• Task:
Print the first line of the records below and every line after it, up to and including the line with "(444, 270) = (432, 292): purple". Print nothing else.

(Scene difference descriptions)
━━━━━━

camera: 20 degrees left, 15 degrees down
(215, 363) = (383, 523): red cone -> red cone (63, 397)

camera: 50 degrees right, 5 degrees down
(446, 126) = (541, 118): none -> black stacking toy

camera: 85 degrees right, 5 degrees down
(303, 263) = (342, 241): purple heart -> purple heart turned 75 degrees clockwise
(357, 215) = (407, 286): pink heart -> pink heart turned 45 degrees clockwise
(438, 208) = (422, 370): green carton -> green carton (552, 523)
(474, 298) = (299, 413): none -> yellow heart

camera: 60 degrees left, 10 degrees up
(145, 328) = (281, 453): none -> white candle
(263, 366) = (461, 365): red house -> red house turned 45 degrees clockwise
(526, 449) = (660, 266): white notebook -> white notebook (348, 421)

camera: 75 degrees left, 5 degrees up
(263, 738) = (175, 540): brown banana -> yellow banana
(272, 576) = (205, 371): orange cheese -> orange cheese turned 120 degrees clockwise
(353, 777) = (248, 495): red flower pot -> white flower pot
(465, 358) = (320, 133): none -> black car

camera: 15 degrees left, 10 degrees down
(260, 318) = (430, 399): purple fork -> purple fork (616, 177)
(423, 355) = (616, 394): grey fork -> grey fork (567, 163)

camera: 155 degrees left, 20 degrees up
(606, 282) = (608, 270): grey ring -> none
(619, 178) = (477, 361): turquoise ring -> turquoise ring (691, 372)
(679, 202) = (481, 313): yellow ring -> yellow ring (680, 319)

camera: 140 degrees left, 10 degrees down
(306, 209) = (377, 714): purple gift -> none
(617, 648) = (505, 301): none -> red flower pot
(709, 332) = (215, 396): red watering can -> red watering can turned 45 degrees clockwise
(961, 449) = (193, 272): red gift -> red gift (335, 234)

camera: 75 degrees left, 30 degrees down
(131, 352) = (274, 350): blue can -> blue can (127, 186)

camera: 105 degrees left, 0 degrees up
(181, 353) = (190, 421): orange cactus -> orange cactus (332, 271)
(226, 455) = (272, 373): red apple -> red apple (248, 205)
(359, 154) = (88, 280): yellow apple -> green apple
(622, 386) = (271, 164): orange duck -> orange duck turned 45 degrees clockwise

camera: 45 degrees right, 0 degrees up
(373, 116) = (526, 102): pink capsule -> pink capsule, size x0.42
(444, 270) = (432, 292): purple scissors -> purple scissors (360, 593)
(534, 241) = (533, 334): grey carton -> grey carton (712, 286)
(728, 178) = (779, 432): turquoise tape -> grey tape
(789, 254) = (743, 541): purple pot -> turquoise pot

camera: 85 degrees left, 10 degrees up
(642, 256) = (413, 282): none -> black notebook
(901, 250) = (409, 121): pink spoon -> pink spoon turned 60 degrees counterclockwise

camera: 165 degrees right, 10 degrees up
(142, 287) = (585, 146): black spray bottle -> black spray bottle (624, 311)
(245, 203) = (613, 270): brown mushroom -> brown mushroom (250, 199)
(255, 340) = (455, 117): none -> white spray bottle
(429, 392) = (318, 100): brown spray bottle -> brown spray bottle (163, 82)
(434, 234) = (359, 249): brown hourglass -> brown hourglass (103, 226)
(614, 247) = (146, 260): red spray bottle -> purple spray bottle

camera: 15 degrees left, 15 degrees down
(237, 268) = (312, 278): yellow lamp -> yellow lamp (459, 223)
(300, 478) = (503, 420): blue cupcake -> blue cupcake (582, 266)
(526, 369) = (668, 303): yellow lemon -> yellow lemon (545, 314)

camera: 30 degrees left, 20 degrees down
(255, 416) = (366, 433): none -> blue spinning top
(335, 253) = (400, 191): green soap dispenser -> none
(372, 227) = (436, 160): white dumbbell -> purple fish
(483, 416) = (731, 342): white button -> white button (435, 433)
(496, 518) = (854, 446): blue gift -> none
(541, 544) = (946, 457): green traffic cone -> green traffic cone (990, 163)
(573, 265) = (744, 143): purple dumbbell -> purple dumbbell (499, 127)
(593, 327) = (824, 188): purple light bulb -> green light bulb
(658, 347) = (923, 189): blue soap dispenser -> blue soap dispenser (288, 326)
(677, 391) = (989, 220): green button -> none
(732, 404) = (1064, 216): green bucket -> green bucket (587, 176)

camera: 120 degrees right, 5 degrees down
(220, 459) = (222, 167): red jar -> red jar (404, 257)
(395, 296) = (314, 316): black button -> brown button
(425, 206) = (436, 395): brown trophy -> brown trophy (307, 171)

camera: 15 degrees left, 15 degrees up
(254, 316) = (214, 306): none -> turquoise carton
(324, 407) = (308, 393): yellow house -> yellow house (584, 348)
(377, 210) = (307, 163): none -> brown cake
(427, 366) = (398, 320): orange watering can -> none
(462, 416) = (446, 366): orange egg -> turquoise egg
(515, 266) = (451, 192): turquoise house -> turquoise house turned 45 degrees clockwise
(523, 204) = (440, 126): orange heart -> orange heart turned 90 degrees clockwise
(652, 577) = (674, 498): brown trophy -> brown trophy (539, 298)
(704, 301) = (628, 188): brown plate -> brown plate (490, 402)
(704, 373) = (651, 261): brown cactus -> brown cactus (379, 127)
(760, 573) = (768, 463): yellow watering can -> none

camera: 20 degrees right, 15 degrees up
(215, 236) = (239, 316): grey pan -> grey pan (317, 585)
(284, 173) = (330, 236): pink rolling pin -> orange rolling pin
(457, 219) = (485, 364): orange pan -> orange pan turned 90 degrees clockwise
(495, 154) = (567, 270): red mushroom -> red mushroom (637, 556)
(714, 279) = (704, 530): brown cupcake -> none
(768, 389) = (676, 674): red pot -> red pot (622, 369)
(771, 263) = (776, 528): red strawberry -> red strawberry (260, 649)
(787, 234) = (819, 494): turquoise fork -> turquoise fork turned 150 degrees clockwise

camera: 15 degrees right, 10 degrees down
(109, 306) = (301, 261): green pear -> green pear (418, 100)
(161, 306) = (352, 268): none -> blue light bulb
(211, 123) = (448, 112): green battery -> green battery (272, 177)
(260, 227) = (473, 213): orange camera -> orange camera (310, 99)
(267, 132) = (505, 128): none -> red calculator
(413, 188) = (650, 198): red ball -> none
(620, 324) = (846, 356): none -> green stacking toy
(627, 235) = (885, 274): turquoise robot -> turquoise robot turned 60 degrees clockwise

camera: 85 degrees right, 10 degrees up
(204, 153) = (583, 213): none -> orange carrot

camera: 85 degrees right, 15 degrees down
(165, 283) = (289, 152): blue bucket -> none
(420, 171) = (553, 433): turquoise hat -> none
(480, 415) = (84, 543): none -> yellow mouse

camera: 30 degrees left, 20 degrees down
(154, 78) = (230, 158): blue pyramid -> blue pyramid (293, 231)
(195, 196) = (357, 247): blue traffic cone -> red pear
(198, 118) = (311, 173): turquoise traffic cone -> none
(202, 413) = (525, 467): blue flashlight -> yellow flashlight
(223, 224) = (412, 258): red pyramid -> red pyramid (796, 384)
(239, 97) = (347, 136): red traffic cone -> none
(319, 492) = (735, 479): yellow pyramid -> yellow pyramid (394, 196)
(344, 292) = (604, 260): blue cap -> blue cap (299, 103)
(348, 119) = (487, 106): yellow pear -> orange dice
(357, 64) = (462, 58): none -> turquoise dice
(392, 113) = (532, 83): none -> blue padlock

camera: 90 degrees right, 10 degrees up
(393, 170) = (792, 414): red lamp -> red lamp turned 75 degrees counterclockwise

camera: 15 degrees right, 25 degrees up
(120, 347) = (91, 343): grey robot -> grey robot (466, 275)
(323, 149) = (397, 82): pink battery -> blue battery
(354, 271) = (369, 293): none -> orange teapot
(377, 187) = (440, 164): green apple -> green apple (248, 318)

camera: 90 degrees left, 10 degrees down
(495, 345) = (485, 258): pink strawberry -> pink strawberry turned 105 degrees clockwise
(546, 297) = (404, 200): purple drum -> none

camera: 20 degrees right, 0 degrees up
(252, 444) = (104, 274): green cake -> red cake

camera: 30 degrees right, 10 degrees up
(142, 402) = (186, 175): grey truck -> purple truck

━━━━━━

• Output for this task:
camera: 20 degrees left, 15 degrees down
(215, 363) = (383, 523): red cone -> red cone (63, 397)

camera: 50 degrees right, 5 degrees down
(446, 126) = (541, 118): none -> black stacking toy

camera: 85 degrees right, 5 degrees down
(303, 263) = (342, 241): purple heart -> purple heart turned 75 degrees clockwise
(357, 215) = (407, 286): pink heart -> pink heart turned 45 degrees clockwise
(438, 208) = (422, 370): green carton -> green carton (552, 523)
(474, 298) = (299, 413): none -> yellow heart

camera: 60 degrees left, 10 degrees up
(145, 328) = (281, 453): none -> white candle
(263, 366) = (461, 365): red house -> red house turned 45 degrees clockwise
(526, 449) = (660, 266): white notebook -> white notebook (348, 421)

camera: 75 degrees left, 5 degrees up
(263, 738) = (175, 540): brown banana -> yellow banana
(272, 576) = (205, 371): orange cheese -> orange cheese turned 120 degrees clockwise
(353, 777) = (248, 495): red flower pot -> white flower pot
(465, 358) = (320, 133): none -> black car

camera: 15 degrees left, 10 degrees down
(260, 318) = (430, 399): purple fork -> purple fork (616, 177)
(423, 355) = (616, 394): grey fork -> grey fork (567, 163)

camera: 155 degrees left, 20 degrees up
(606, 282) = (608, 270): grey ring -> none
(619, 178) = (477, 361): turquoise ring -> turquoise ring (691, 372)
(679, 202) = (481, 313): yellow ring -> yellow ring (680, 319)

camera: 140 degrees left, 10 degrees down
(306, 209) = (377, 714): purple gift -> none
(617, 648) = (505, 301): none -> red flower pot
(709, 332) = (215, 396): red watering can -> red watering can turned 45 degrees clockwise
(961, 449) = (193, 272): red gift -> red gift (335, 234)

camera: 75 degrees left, 30 degrees down
(131, 352) = (274, 350): blue can -> blue can (127, 186)

camera: 105 degrees left, 0 degrees up
(181, 353) = (190, 421): orange cactus -> orange cactus (332, 271)
(226, 455) = (272, 373): red apple -> red apple (248, 205)
(359, 154) = (88, 280): yellow apple -> green apple
(622, 386) = (271, 164): orange duck -> orange duck turned 45 degrees clockwise

camera: 45 degrees right, 0 degrees up
(373, 116) = (526, 102): pink capsule -> pink capsule, size x0.42
(444, 270) = (432, 292): purple scissors -> purple scissors (360, 593)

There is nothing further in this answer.